■ **Assignment**
Once you have read the records below, report how many lines contain the word "black", and give nothing besides that number.

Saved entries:
......

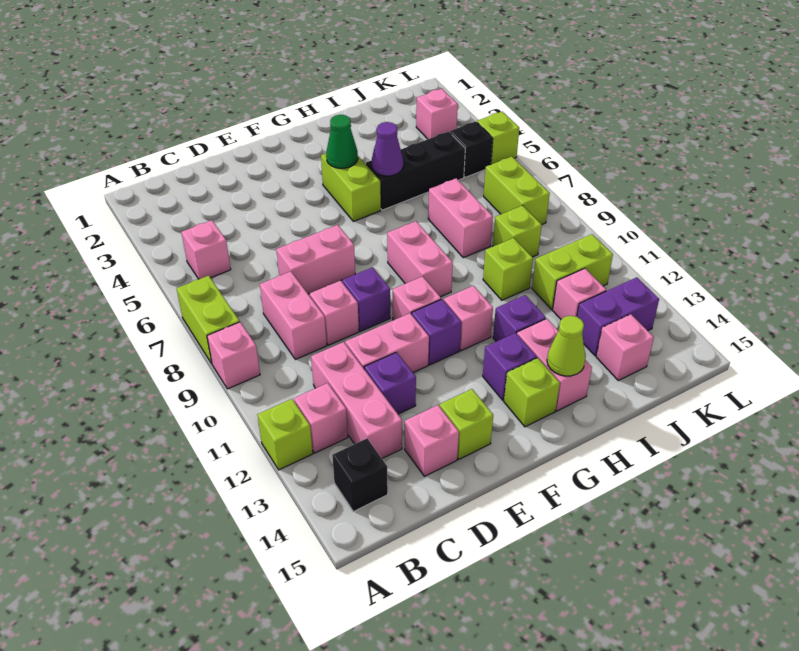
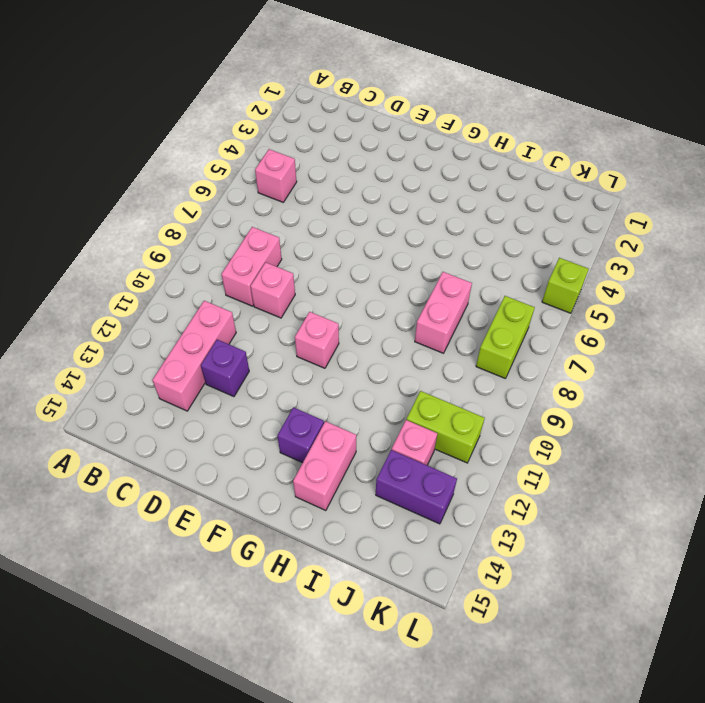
none -> lime 1x2 brick [177,276,240,364]
none -> pink 1x1 brick [207,322,260,389]
none -> lime 1x1 brick [258,399,313,470]
none -> pink 1x1 brick [294,383,348,453]

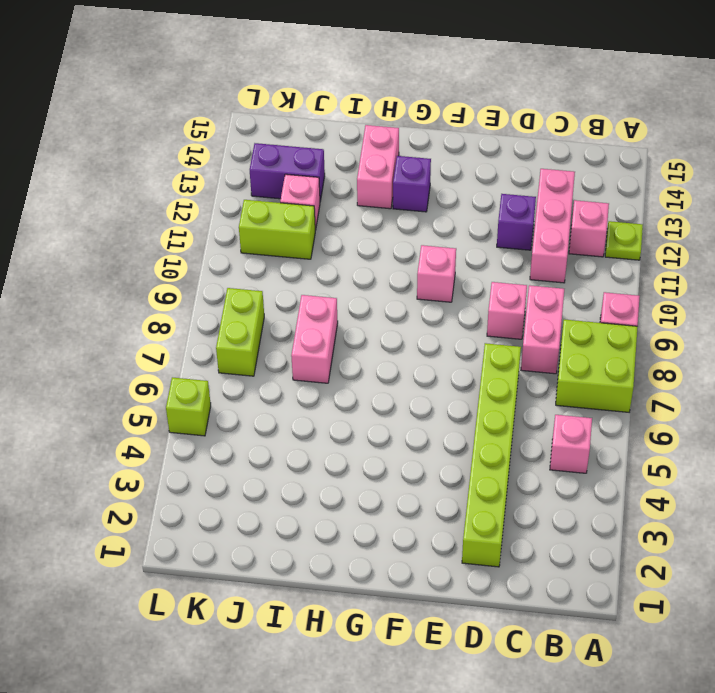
lime 2x2 brick [556,319,638,412] -> lime 1x2 brick [177,276,240,364]
lime 1x1 plate [605,221,643,260] -> lime 1x1 brick [258,399,313,470]
lime 1x6 brick [462,343,521,567] -> pink 1x2 brick [276,225,355,294]
none -> black 1x1 brick [332,439,388,512]
none -> pink 1x2 brick [345,313,429,373]
none -> pink 1x1 brick [405,405,459,476]
none -> purple 1x1 brick [342,267,390,331]

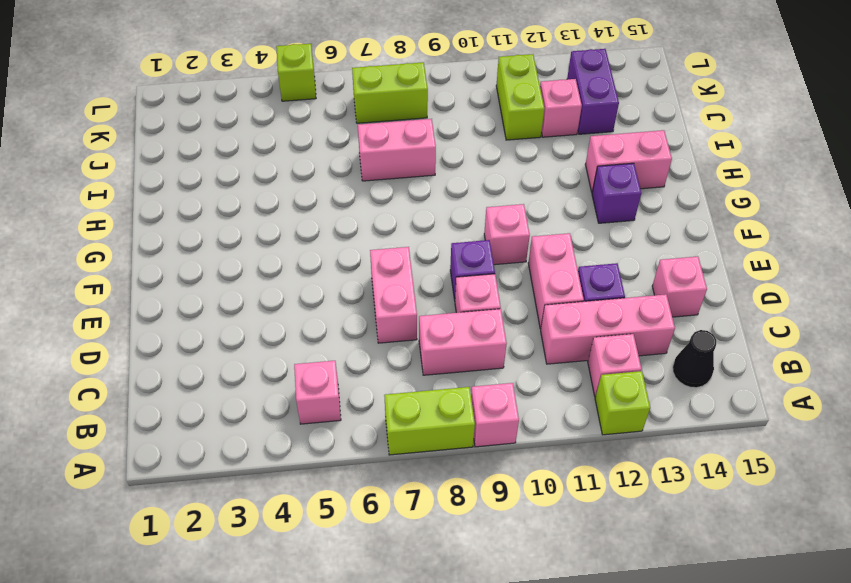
black 1x1 cone [673,330,716,388] -> black 1x1 brick [332,439,388,512]
none -> lime 1x1 brick [440,389,493,459]
none -> purple 1x1 brick [412,299,461,365]
none -> lime 1x2 brick [321,153,381,221]
none -> pink 1x2 brick [387,221,453,297]

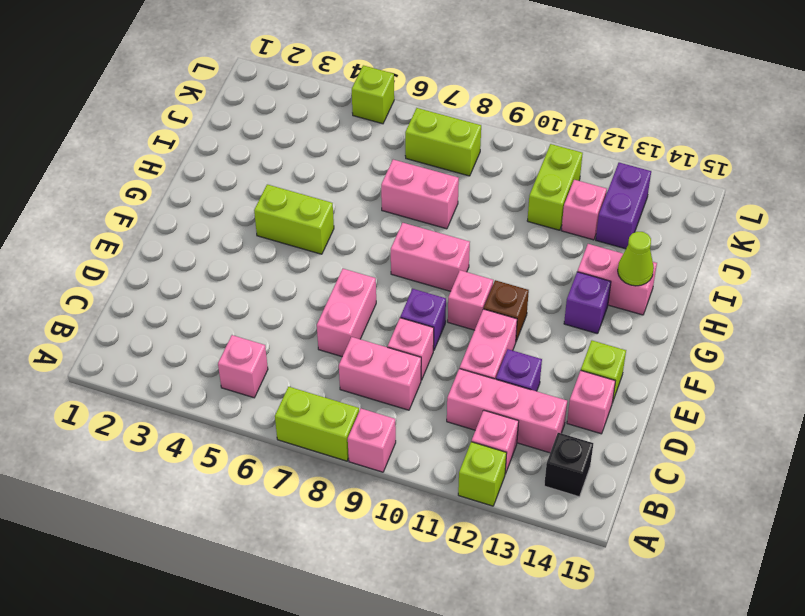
brown 1x1 brick [484,280,529,341] -> purple 1x1 brick [412,299,461,365]
none -> pink 1x1 brick [444,286,493,351]
none -> lime 1x1 brick [504,358,560,427]
none -> black 1x3 brick [366,132,465,210]
none -> purple 1x1 brick [493,295,546,342]

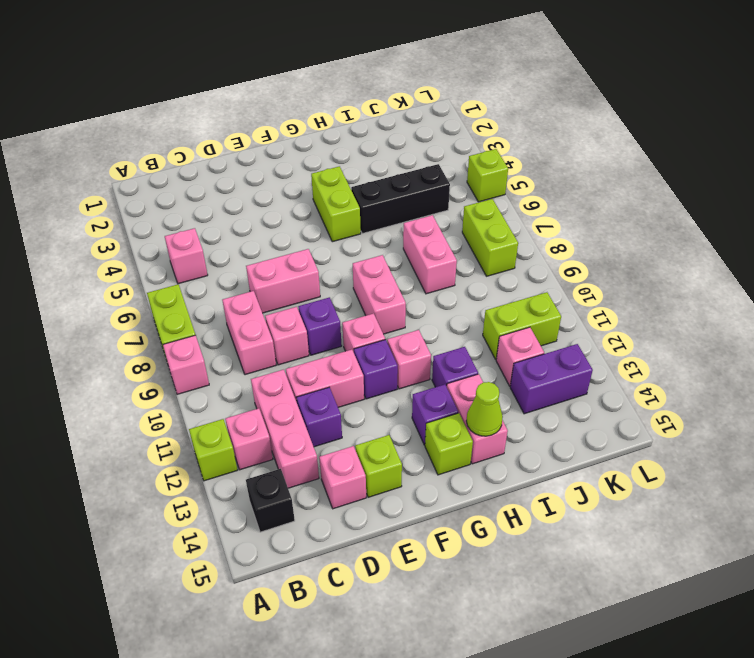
none -> lime 1x1 brick [483,238,533,300]
none -> lime 1x1 brick [493,205,542,257]
none -> pink 1x1 brick [596,314,654,381]
none -> pink 1x1 brick [416,89,458,139]

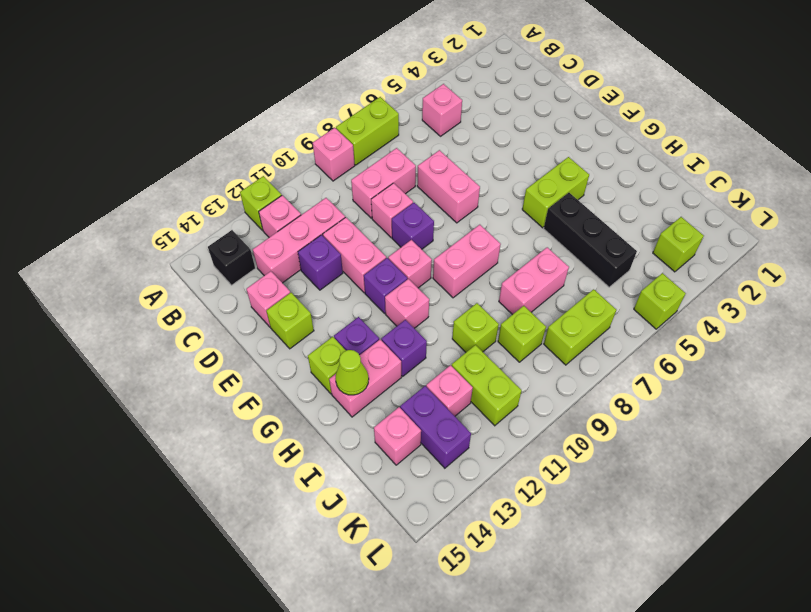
lime 1x1 brick [653,217,704,272] -> pink 1x1 brick [416,89,458,139]
none -> black 1x1 brick [450,121,493,177]
none -> green 1x1 cone [326,115,358,168]
none -> purple 1x1 cone [372,122,403,176]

......

■ **Result of the task**
4